Below is a listing from which only part is wanted; return exactly the lines from the one with "grey brick G6" up to and including the one with "black round brick".

-- Provided records --
-*-*-
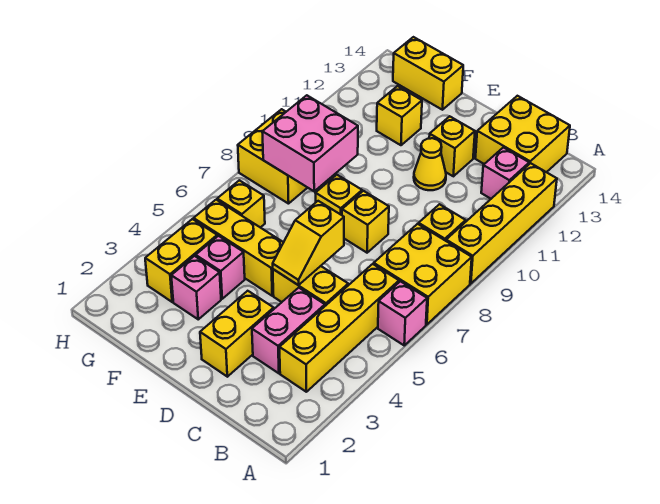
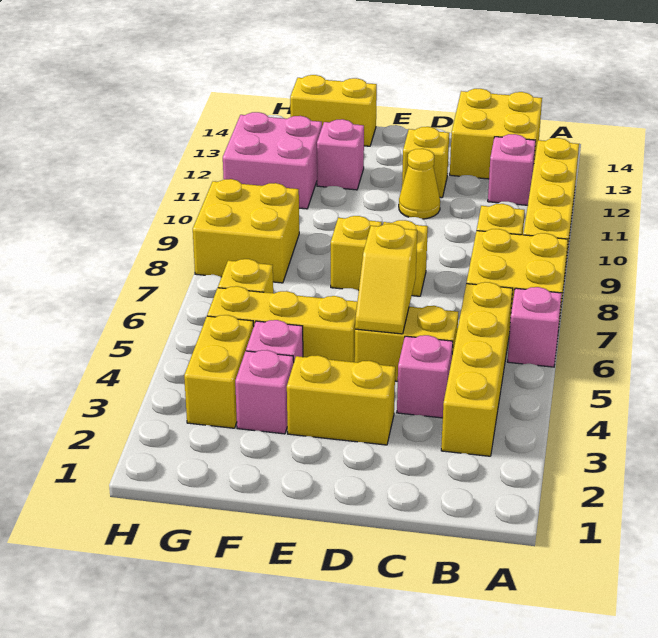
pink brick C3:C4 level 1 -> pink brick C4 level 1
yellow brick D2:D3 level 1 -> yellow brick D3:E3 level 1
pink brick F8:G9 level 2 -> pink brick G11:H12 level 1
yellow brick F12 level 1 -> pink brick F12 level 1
-*-*-
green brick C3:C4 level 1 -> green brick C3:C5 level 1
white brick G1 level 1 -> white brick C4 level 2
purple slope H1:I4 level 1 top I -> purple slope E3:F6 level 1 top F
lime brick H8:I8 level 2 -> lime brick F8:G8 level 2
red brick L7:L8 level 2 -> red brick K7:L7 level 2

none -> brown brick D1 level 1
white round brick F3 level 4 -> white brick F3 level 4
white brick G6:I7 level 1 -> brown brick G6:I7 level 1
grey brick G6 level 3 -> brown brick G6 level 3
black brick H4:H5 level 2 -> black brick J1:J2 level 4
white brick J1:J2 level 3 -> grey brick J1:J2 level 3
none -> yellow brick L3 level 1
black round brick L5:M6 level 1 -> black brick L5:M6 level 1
-*-*-
-- Task result --
grey brick G6 level 3 -> brown brick G6 level 3
black brick H4:H5 level 2 -> black brick J1:J2 level 4
white brick J1:J2 level 3 -> grey brick J1:J2 level 3
none -> yellow brick L3 level 1
black round brick L5:M6 level 1 -> black brick L5:M6 level 1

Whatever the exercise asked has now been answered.